# EXERCISE PROMPT
Reproduce the data below word for word, from its first line through the line that contains "coordinates (602, 232).", both included.

# SOURCE MATERIAL

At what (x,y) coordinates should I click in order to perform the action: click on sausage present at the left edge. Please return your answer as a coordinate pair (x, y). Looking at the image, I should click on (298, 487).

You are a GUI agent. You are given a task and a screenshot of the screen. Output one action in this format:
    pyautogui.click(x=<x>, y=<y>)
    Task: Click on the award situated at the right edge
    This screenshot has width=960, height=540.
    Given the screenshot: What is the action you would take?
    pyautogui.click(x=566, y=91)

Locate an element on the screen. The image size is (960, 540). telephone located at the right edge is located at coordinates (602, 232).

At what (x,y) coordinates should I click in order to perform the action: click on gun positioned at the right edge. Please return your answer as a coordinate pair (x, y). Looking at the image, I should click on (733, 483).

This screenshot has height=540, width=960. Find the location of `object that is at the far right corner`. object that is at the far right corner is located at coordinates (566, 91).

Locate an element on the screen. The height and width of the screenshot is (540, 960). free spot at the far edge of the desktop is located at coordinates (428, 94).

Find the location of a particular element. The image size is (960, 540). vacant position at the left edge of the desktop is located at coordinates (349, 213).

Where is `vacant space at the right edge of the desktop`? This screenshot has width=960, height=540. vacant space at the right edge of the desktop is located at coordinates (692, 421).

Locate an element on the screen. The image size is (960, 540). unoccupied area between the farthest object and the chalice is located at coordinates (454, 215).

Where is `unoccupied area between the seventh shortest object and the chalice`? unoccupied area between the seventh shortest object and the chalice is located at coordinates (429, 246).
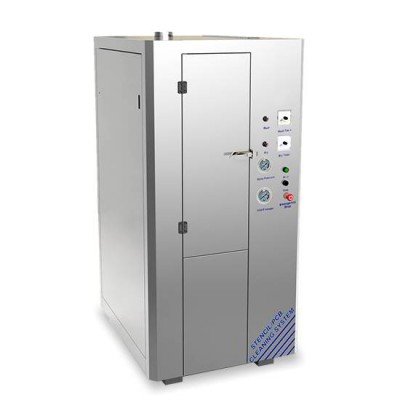
Find the location of a particular element. Image resolution: width=400 pixels, height=400 pixels. hinges is located at coordinates (182, 87), (182, 226).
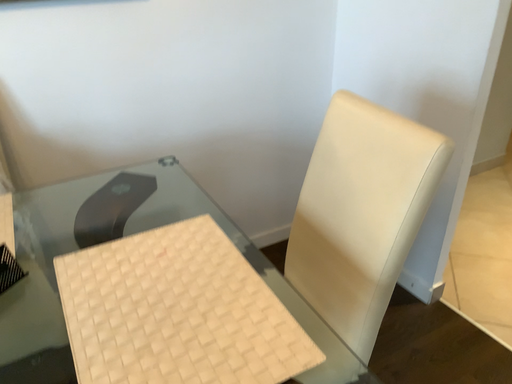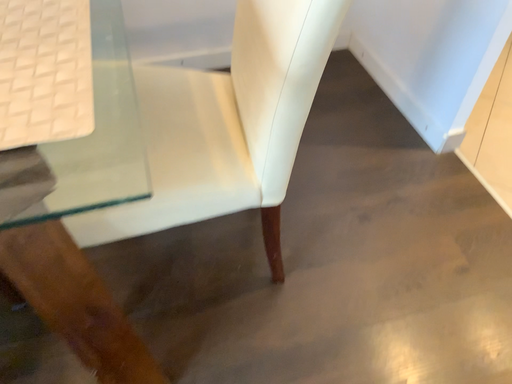
Question: Which way did the camera rotate in the video?

Choices:
 (A) rotated downward
 (B) rotated upward

Answer: (A)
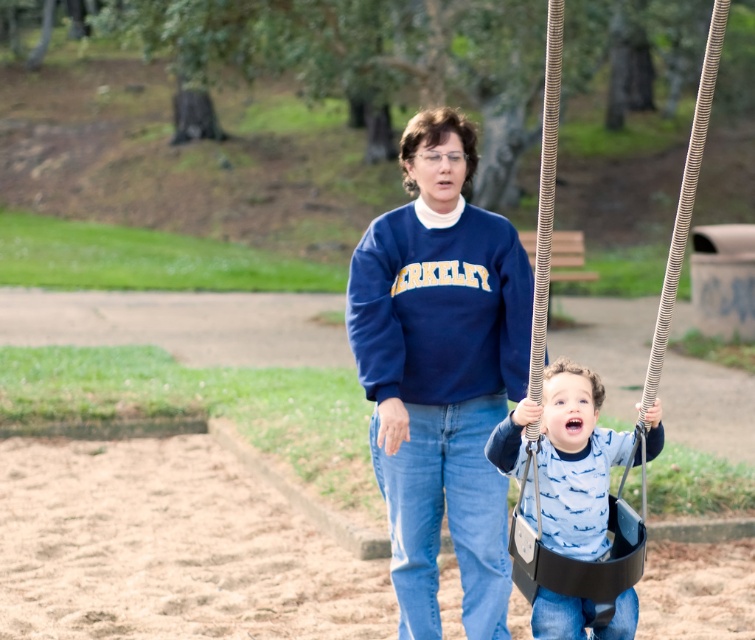
Question: Which point appears farthest from the camera in this image?

Choices:
 (A) (525, 419)
 (B) (436, 428)
 (C) (604, 582)

Answer: (B)

Question: Is navy blue sweatshirt at center to the left of matte black swing seat at center from the viewer's perspective?

Choices:
 (A) yes
 (B) no

Answer: (A)

Question: Is navy blue sweatshirt at center positioned behind matte black swing seat at center?

Choices:
 (A) yes
 (B) no

Answer: (A)

Question: Which point is farther to the camera?

Choices:
 (A) matte black swing seat at center
 (B) navy blue sweatshirt at center
 (C) black plastic swing at center

Answer: (B)

Question: Observing the image, what is the correct spatial positioning of black plastic swing at center in reference to matte black swing seat at center?

Choices:
 (A) below
 (B) above

Answer: (B)

Question: Estimate the real-world distances between objects in this image. Which object is closer to the matte black swing seat at center?

Choices:
 (A) black plastic swing at center
 (B) navy blue sweatshirt at center

Answer: (A)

# ANSWER SECTION
At what (x,y) coordinates should I click in order to perform the action: click on sausage present at the left edge. Please return your answer as a coordinate pair (x, y). Looking at the image, I should click on (298, 487).

You are a GUI agent. You are given a task and a screenshot of the screen. Output one action in this format:
    pyautogui.click(x=<x>, y=<y>)
    Task: Click on the award situated at the right edge
    This screenshot has width=960, height=540.
    Given the screenshot: What is the action you would take?
    pyautogui.click(x=566, y=91)

Locate an element on the screen. The image size is (960, 540). telephone located at the right edge is located at coordinates (602, 232).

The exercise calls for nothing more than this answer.